A single figure is the whole answer: the number of lines in the records that contain "bear".

(Collection entries)

────

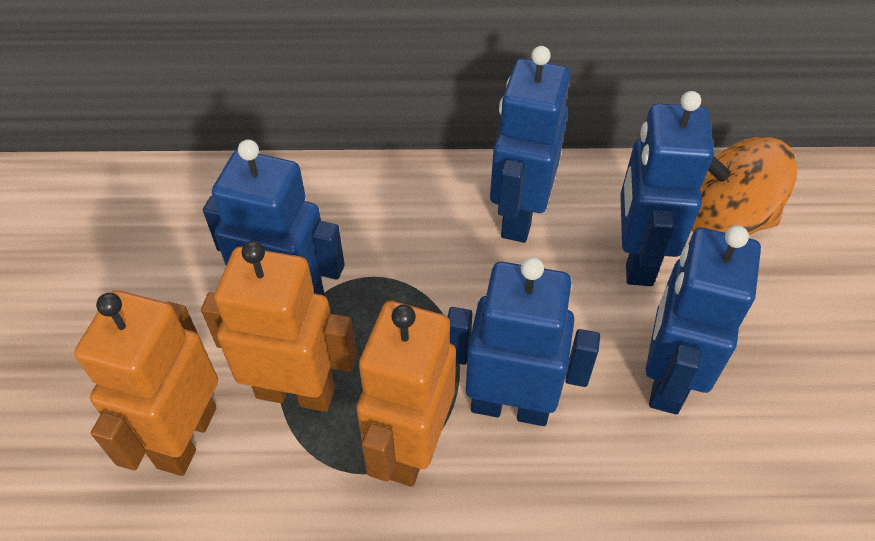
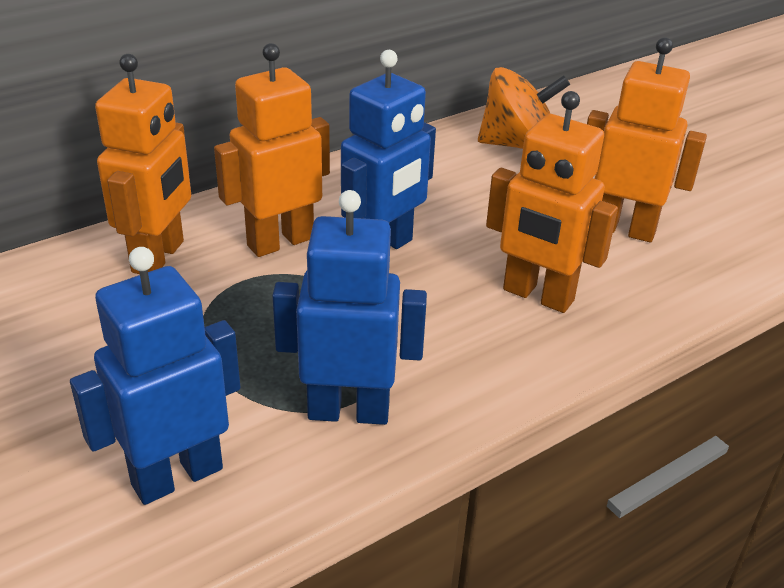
blue robot: 5 -> 3
orange robot: 3 -> 4

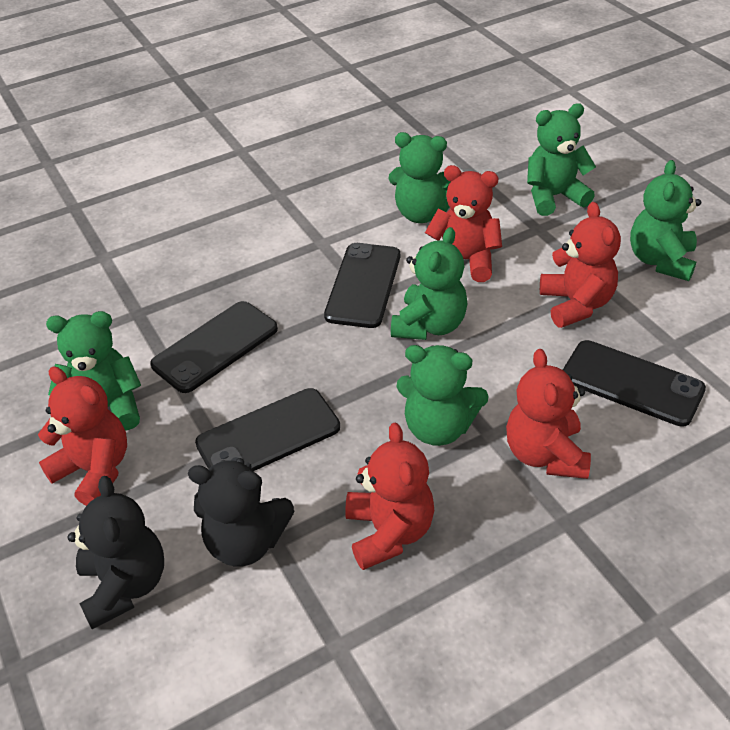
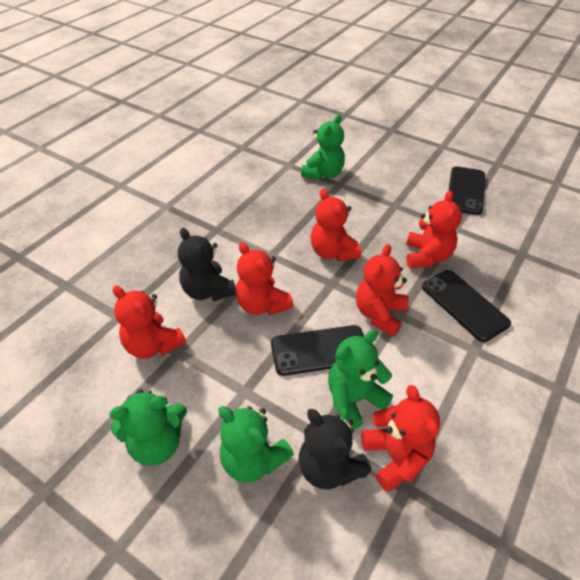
black phone: 4 -> 3
green teddy bear: 6 -> 4
red teddy bear: 5 -> 6

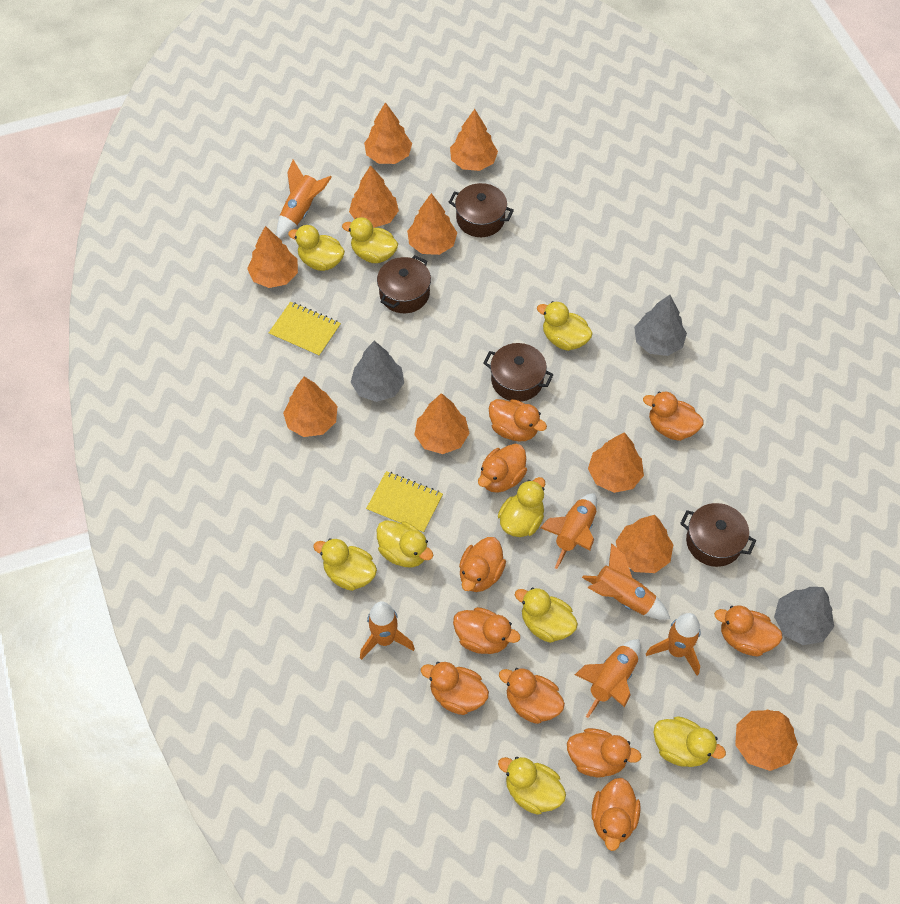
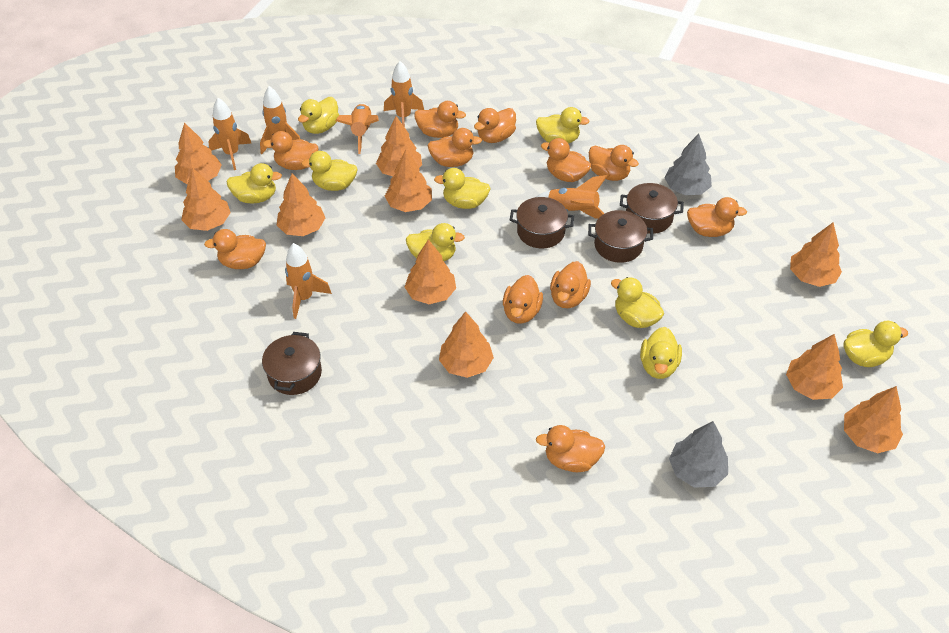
grey tree: 3 -> 2
orange duck: 10 -> 11
yellow notebook: 2 -> 0

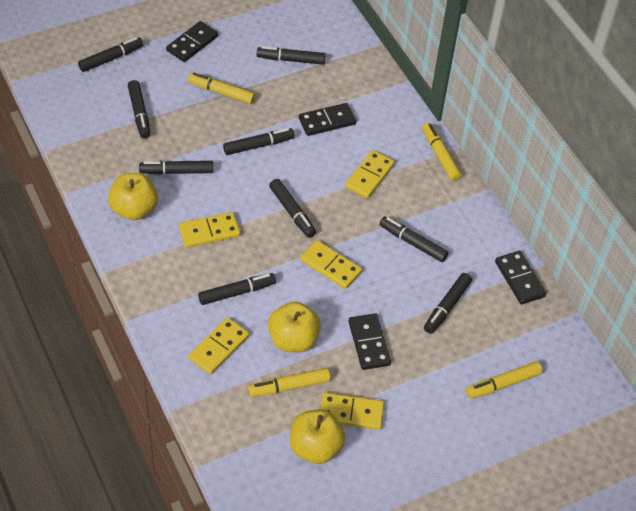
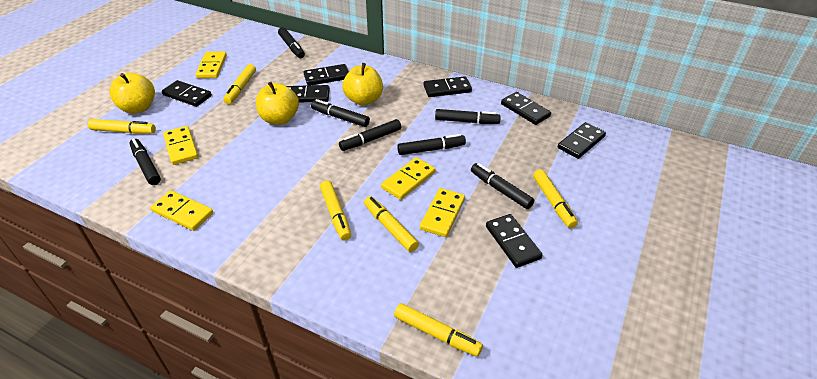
black domino: 4 -> 7
black marker: 9 -> 7
yellow marker: 4 -> 6

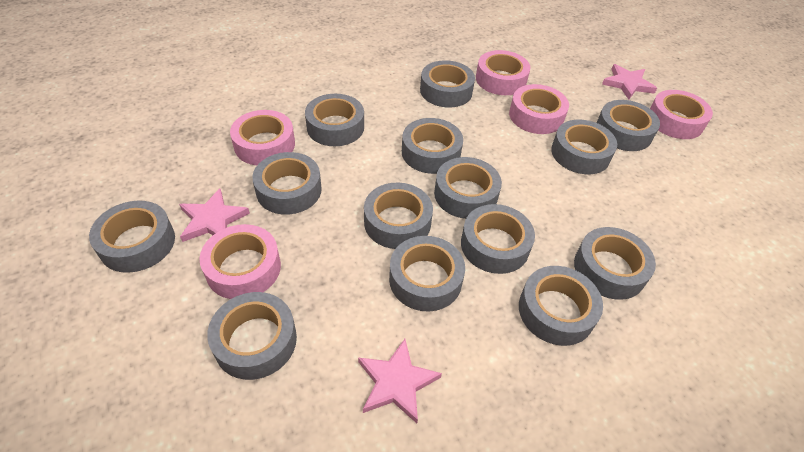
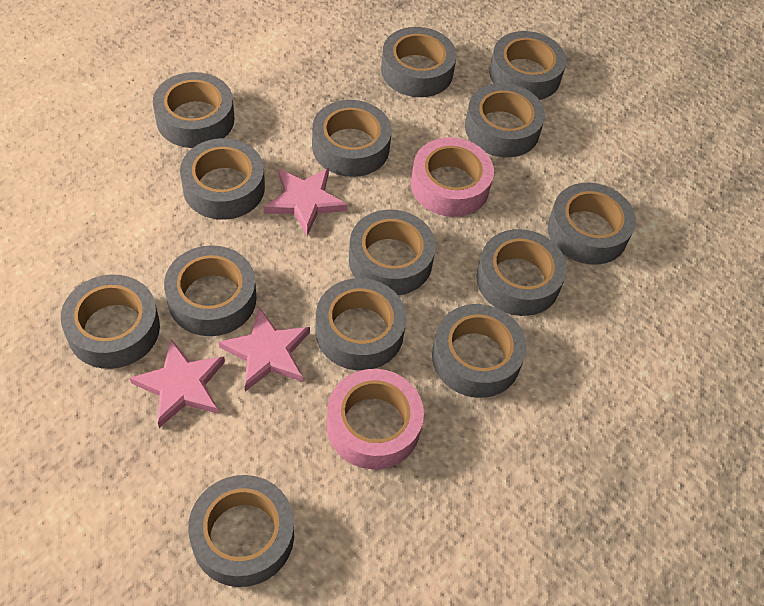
pink tape: 5 -> 2

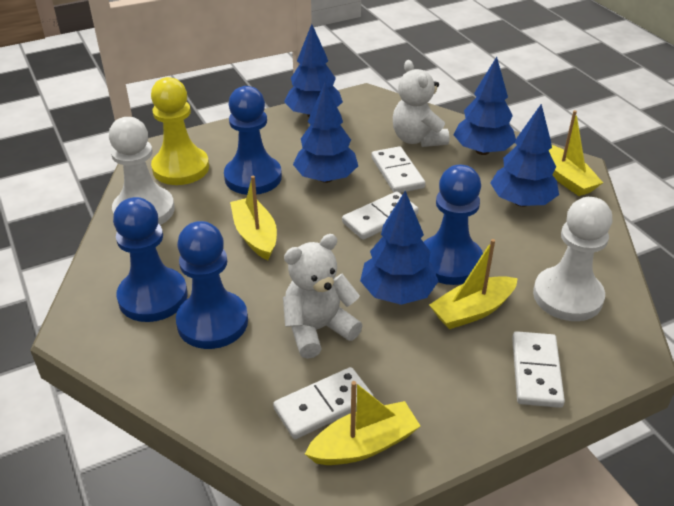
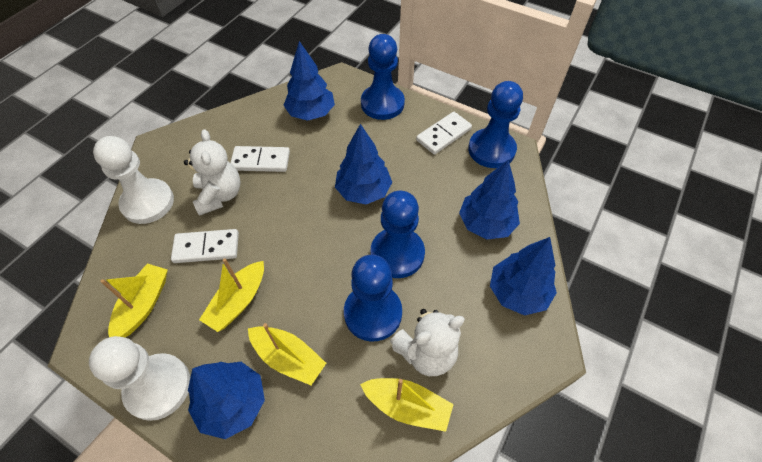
white domino: 4 -> 3
yellow pawn: 1 -> 0

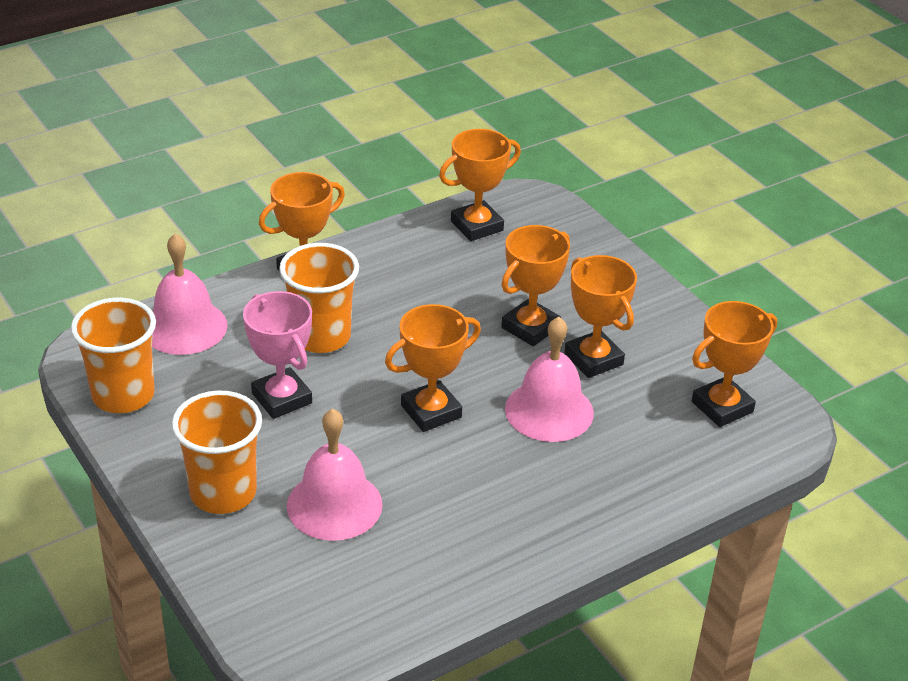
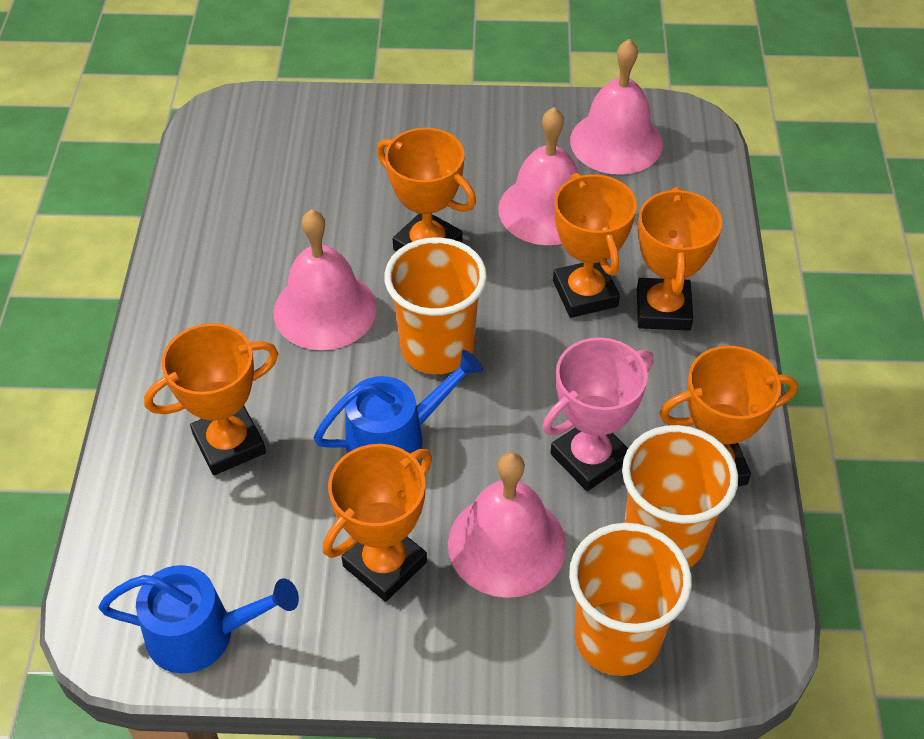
blue watering can: 0 -> 2
pink bell: 3 -> 4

────

§ **Result of the exercise**: 2